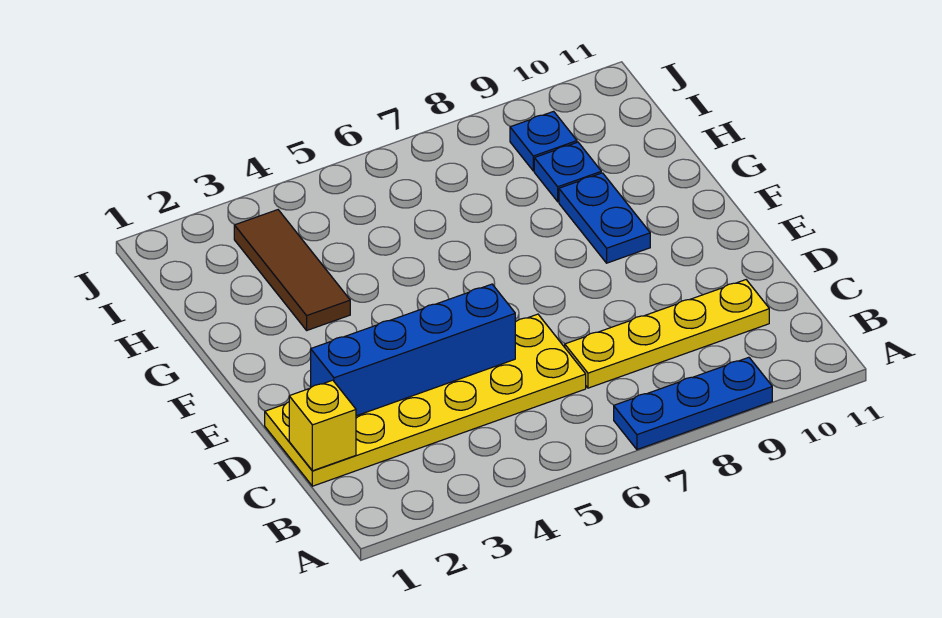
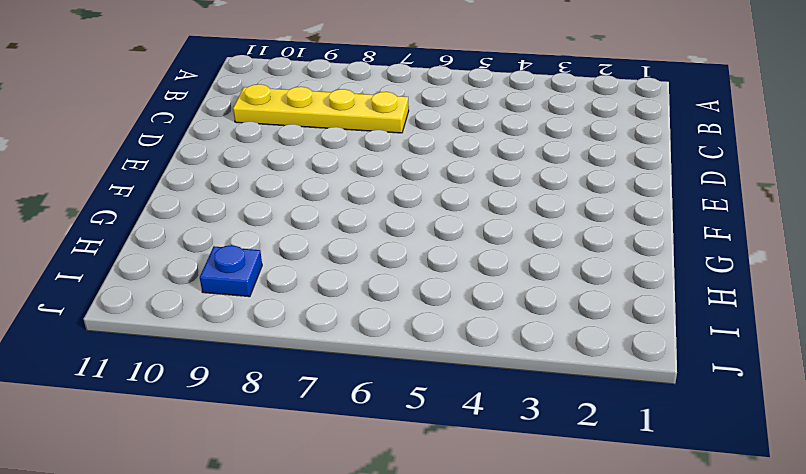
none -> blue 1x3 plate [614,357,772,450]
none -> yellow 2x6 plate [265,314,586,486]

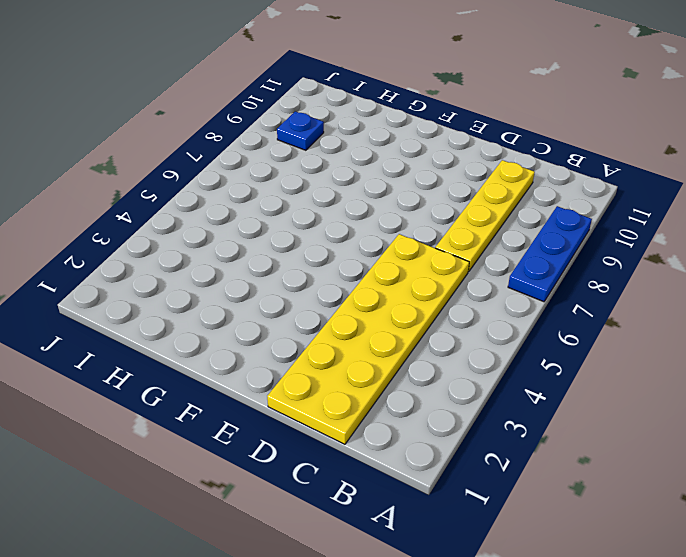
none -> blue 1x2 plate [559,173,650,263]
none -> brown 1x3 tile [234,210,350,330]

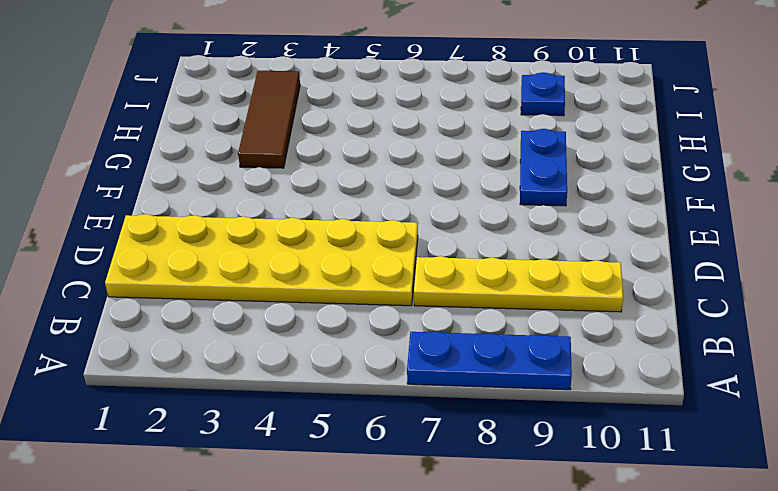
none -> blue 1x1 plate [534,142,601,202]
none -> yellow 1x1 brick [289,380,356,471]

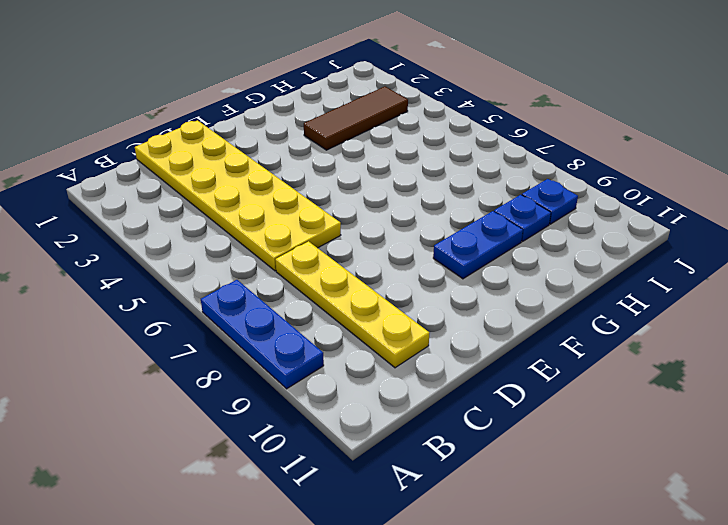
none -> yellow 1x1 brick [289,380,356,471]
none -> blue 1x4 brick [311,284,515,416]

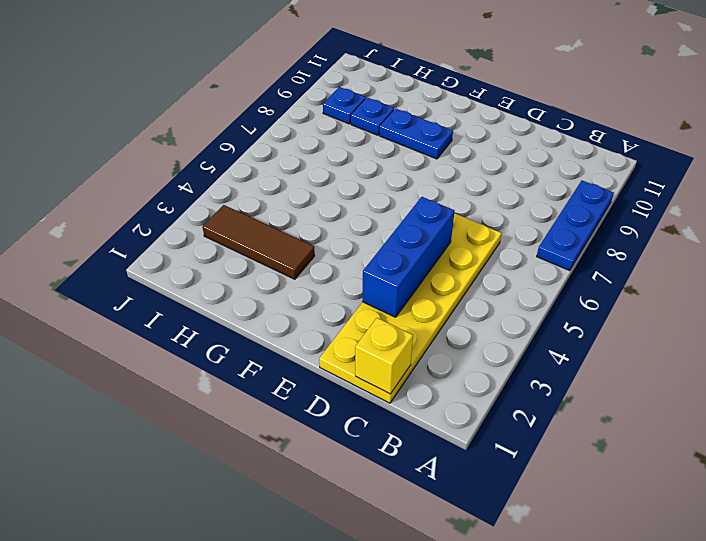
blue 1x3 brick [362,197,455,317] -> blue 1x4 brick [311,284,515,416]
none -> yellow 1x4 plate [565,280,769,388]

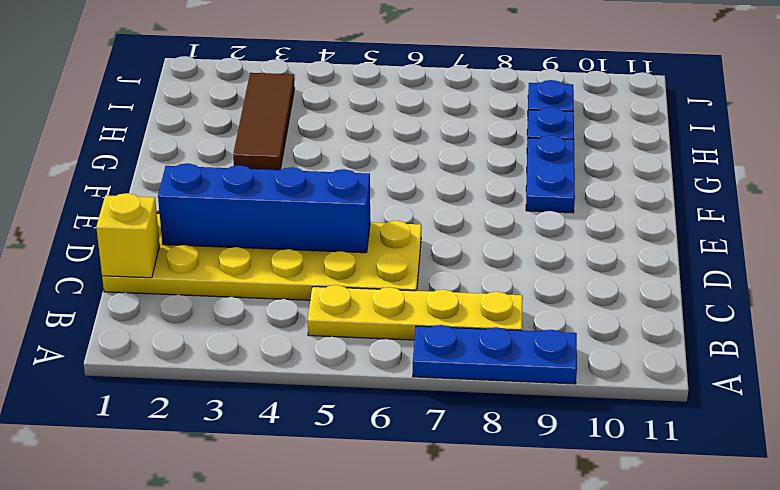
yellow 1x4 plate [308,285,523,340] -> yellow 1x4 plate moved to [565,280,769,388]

---

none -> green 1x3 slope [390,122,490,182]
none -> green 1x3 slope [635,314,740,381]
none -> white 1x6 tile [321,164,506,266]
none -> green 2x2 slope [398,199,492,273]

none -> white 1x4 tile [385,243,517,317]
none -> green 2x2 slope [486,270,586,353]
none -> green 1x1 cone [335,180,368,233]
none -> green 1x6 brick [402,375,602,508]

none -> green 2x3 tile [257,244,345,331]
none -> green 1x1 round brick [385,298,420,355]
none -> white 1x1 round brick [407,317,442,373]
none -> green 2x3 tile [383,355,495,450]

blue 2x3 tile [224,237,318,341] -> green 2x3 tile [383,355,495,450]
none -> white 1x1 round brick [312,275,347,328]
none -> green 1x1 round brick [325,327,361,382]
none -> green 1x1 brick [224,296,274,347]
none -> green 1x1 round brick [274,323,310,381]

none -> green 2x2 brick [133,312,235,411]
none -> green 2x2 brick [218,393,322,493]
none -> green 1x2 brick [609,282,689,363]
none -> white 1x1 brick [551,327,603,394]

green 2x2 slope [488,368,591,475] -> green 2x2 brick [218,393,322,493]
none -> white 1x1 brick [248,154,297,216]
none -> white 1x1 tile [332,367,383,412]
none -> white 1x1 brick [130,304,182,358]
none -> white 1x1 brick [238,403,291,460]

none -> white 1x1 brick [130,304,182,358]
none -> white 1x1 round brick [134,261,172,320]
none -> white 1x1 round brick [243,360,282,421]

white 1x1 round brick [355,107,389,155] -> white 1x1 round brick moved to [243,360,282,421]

## [PROBLEM DETAILS]
Nothing but the lines from the one with "none -> blue 1x3 plate [614,357,772,450]" up to and including the one with "none -> blue 1x4 brick [311,284,515,416]" should be printed, exactly as they read above. Please keep the pictures out.

## [ANSWER SPACE]
none -> blue 1x3 plate [614,357,772,450]
none -> yellow 2x6 plate [265,314,586,486]

none -> blue 1x2 plate [559,173,650,263]
none -> brown 1x3 tile [234,210,350,330]

none -> blue 1x1 plate [534,142,601,202]
none -> yellow 1x1 brick [289,380,356,471]

none -> yellow 1x1 brick [289,380,356,471]
none -> blue 1x4 brick [311,284,515,416]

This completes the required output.